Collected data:
######
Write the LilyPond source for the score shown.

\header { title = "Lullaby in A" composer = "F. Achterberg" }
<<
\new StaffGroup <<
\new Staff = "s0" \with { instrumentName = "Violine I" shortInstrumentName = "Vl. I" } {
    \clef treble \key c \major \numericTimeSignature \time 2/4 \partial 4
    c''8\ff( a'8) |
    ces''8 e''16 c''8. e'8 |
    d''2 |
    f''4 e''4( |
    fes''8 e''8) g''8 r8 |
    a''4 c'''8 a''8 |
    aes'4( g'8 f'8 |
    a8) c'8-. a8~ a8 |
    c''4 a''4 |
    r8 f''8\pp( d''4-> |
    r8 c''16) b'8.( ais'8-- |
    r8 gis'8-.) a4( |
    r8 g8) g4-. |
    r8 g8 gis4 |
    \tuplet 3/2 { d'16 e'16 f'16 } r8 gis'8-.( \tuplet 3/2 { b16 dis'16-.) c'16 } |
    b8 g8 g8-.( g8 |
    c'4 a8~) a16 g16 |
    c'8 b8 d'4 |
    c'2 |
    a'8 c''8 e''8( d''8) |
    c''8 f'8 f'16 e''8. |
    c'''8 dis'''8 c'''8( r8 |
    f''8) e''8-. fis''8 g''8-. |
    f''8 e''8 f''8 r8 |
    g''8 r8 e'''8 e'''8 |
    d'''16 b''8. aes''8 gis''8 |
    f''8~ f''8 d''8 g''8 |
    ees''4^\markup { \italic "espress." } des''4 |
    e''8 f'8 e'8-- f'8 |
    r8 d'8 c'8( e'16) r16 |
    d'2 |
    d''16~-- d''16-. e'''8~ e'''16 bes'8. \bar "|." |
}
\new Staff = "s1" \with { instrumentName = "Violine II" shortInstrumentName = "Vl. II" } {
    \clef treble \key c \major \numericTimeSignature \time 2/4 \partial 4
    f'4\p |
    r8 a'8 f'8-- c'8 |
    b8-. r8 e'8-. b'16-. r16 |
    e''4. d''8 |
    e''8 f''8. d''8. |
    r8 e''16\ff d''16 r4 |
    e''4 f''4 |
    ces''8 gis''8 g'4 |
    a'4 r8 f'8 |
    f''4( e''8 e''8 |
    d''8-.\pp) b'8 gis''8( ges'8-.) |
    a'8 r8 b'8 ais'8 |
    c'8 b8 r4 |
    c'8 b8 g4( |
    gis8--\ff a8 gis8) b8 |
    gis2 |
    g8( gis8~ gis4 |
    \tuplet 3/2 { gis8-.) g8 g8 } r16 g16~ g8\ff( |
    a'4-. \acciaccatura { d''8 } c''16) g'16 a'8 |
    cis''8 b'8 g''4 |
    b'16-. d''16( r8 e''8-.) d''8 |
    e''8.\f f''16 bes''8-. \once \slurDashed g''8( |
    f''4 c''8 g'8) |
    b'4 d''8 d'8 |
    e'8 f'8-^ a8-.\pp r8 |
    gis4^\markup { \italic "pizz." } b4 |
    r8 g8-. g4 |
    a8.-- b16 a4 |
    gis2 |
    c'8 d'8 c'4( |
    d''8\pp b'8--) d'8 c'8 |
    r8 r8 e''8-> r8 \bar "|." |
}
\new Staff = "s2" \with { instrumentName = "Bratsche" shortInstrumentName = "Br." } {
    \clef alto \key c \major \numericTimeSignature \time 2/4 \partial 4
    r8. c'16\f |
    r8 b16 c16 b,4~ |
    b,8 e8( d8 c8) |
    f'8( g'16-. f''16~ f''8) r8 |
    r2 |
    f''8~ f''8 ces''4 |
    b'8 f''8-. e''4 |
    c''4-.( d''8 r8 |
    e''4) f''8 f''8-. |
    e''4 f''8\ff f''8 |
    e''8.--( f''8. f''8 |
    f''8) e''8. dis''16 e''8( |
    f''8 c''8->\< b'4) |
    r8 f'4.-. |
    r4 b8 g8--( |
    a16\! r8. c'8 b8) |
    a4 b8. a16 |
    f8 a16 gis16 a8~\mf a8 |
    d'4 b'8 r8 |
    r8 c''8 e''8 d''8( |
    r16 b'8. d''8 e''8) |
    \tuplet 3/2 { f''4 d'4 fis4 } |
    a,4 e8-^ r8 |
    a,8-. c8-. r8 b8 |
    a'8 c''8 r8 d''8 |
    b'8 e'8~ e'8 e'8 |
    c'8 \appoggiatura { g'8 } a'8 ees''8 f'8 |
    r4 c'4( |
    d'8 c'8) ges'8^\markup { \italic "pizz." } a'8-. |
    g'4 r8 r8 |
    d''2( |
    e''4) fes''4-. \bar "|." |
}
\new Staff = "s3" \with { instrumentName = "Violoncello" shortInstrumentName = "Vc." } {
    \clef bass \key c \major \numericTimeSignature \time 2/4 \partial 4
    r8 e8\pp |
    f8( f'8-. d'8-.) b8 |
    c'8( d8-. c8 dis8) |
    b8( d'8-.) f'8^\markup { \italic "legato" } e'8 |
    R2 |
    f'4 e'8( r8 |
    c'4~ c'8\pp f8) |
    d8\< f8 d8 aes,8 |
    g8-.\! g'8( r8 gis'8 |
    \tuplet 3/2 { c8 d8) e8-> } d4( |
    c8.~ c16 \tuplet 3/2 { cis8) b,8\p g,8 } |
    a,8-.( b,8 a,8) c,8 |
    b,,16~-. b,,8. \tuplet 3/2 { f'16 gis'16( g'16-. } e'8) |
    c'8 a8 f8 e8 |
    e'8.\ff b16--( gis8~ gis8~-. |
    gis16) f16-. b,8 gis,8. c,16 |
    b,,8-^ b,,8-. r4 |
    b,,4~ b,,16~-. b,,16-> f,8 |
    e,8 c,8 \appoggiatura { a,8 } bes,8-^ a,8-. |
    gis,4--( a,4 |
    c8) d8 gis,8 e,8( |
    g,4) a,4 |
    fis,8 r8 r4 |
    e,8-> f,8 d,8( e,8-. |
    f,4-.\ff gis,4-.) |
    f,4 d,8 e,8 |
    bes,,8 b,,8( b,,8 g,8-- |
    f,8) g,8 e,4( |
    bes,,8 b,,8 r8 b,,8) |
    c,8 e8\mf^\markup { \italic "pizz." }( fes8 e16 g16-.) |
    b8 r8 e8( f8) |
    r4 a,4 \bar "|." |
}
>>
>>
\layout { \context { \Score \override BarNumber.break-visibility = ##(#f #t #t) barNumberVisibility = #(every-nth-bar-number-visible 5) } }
######
Return each line above that contains the string "shortInstrumentName", treating uppercase and lowercase letters as different.

OUTPUT >>
\new Staff = "s0" \with { instrumentName = "Violine I" shortInstrumentName = "Vl. I" } {
\new Staff = "s1" \with { instrumentName = "Violine II" shortInstrumentName = "Vl. II" } {
\new Staff = "s2" \with { instrumentName = "Bratsche" shortInstrumentName = "Br." } {
\new Staff = "s3" \with { instrumentName = "Violoncello" shortInstrumentName = "Vc." } {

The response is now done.